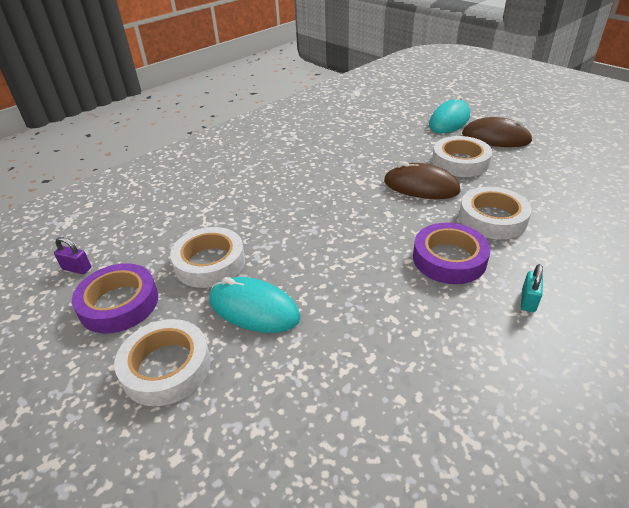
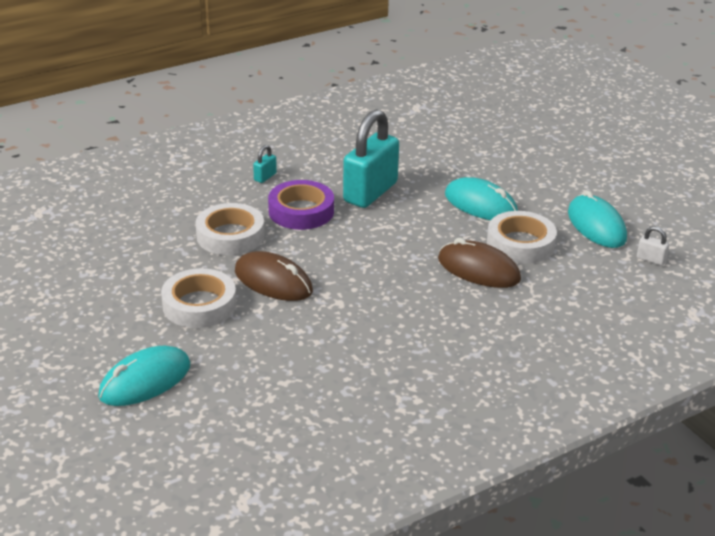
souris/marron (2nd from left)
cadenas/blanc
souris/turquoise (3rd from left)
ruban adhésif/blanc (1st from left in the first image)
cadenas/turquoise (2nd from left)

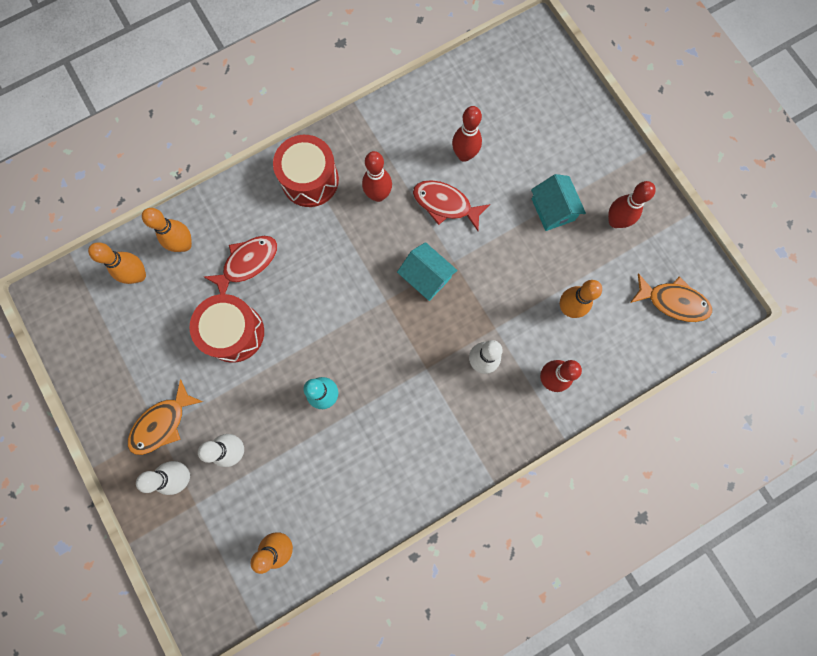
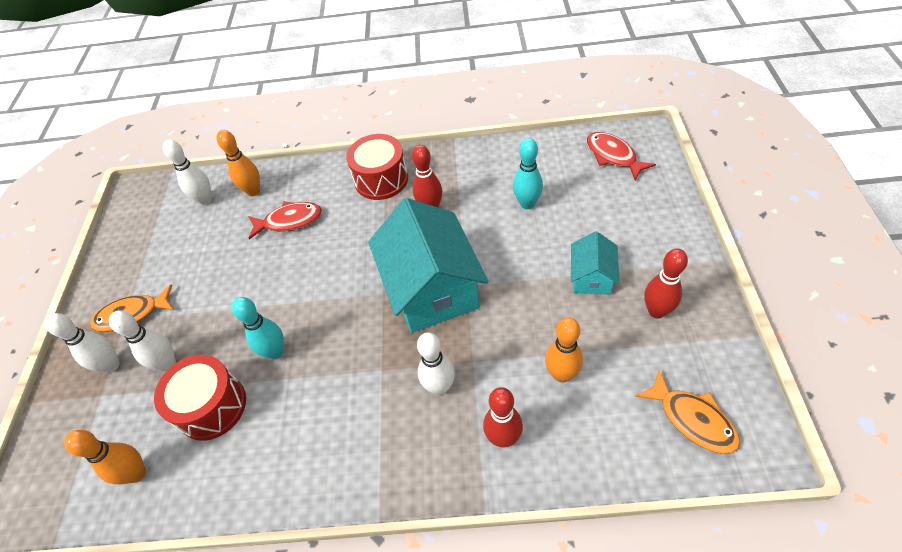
quille/turquoise (2nd from left)
poisson/rouge (2nd from left)
quille/blanc (3rd from left)
maison/turquoise (1st from left)
tambour/rouge (1st from left)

--------------------------------------------------

Nothing but the records, copied exactly and stripped of pictures, should be returned.

souris/marron (2nd from left)
cadenas/blanc
souris/turquoise (3rd from left)
ruban adhésif/blanc (1st from left in the first image)
cadenas/turquoise (2nd from left)

quille/turquoise (2nd from left)
poisson/rouge (2nd from left)
quille/blanc (3rd from left)
maison/turquoise (1st from left)
tambour/rouge (1st from left)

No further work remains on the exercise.